**WRITTEN PROBLEM**
Collect every line in the rows below that contains the string "kern".
====== DATASET ROWS ======
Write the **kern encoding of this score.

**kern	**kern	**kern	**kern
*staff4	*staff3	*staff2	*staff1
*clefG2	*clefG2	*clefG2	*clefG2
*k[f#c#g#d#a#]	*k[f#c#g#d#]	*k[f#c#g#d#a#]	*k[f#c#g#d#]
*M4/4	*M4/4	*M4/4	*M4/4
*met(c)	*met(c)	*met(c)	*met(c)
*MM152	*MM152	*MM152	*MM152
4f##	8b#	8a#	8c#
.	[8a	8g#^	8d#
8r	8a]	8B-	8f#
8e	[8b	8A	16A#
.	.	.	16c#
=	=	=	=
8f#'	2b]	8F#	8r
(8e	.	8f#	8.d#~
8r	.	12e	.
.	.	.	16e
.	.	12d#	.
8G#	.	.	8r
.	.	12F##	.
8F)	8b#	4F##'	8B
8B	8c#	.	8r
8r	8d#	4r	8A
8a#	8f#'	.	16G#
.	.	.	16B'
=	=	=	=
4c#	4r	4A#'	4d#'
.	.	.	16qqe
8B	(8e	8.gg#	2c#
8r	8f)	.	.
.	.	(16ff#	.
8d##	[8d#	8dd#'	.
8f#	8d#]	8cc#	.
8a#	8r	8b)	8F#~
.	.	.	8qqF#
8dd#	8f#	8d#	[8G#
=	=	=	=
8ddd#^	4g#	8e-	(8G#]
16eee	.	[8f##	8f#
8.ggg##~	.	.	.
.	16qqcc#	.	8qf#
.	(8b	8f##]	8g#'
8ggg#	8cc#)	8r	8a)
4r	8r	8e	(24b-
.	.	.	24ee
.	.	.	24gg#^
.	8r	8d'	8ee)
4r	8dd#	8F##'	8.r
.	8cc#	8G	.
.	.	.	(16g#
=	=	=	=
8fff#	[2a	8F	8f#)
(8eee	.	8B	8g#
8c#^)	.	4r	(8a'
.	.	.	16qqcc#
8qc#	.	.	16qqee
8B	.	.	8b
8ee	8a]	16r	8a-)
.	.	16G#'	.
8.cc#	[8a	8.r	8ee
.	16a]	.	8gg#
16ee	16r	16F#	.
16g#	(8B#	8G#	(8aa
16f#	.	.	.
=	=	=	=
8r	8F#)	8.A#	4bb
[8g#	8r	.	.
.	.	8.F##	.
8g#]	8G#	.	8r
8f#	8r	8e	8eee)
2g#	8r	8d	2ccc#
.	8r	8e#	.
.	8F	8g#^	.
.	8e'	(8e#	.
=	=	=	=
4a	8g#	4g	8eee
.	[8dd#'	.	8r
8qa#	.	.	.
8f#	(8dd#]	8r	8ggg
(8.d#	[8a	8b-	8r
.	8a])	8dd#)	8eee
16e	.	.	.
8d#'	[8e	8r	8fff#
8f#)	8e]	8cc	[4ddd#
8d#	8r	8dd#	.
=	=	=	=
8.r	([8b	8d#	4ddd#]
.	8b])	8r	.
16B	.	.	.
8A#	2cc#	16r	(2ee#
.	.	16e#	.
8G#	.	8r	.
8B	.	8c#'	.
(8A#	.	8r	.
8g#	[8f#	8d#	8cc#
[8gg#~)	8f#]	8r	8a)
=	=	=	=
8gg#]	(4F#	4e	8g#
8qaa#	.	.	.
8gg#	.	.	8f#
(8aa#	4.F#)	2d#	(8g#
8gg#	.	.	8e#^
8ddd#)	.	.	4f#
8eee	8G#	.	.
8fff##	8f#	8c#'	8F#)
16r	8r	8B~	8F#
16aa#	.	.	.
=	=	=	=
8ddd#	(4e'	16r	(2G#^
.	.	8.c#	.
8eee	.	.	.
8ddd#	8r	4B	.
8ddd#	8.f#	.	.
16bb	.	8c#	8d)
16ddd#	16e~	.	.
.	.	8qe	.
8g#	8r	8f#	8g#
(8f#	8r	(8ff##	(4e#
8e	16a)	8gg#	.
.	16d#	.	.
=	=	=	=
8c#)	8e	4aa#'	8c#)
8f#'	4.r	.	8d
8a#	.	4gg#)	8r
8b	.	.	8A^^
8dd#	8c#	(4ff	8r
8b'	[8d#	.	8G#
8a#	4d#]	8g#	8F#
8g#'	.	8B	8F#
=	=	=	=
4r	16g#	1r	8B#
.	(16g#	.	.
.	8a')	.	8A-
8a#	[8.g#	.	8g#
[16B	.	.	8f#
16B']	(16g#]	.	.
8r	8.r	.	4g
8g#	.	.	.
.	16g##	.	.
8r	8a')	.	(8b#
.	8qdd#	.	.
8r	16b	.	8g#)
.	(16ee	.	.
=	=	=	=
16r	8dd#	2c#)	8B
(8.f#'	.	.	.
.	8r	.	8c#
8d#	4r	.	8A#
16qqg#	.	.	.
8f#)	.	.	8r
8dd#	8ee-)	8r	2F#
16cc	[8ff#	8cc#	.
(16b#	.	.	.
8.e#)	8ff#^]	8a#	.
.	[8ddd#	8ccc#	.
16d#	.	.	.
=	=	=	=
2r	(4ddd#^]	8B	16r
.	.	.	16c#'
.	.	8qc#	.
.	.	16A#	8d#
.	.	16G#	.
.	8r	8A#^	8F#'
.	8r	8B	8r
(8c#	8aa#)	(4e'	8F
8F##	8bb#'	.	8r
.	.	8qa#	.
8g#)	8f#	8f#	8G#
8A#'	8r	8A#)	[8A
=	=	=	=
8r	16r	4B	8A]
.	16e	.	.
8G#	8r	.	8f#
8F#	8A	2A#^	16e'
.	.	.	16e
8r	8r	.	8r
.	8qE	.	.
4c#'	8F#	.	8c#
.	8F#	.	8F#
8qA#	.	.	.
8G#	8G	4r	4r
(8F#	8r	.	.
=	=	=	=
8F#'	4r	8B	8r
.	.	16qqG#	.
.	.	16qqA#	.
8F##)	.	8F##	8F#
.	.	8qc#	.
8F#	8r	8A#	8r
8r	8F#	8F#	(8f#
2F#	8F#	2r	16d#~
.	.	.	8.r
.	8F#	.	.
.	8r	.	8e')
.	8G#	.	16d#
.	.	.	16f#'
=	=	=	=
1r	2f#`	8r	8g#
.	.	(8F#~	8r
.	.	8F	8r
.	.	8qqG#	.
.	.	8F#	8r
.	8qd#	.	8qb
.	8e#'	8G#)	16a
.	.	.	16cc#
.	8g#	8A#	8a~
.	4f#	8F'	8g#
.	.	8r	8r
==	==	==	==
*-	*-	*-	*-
======
**WRITTEN SOLUTION**
Write the **kern encoding of this score.
**kern	**kern	**kern	**kern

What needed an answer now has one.